(DATA EXCERPT)

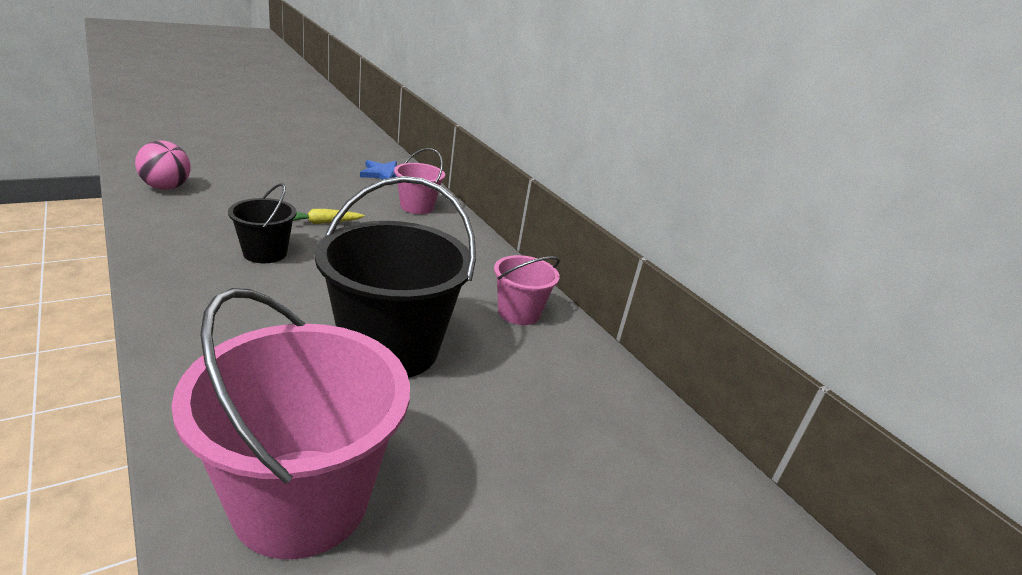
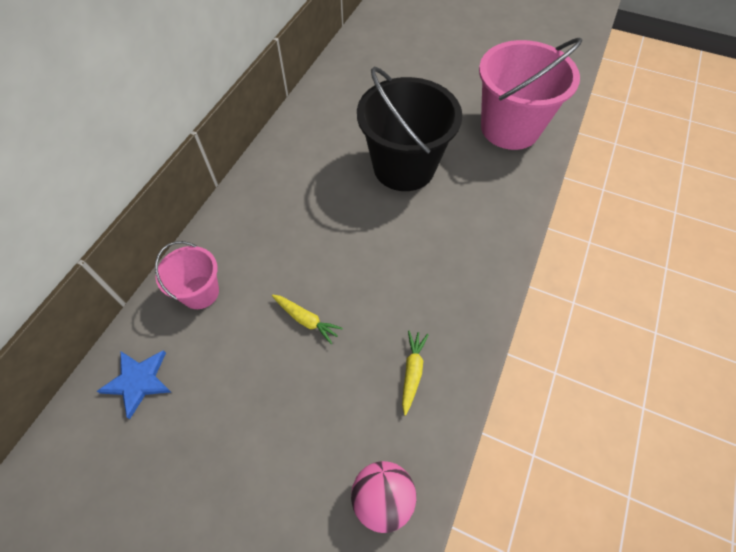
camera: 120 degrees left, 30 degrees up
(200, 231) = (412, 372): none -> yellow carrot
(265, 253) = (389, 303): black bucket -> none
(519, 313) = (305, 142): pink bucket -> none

(End DATA EXCERPT)

▸ YOUR OBJECTIVE:
Pictures aside, reproduce all of the material above without alteration.

▸ WRITTEN SOLUTION:
camera: 120 degrees left, 30 degrees up
(200, 231) = (412, 372): none -> yellow carrot
(265, 253) = (389, 303): black bucket -> none
(519, 313) = (305, 142): pink bucket -> none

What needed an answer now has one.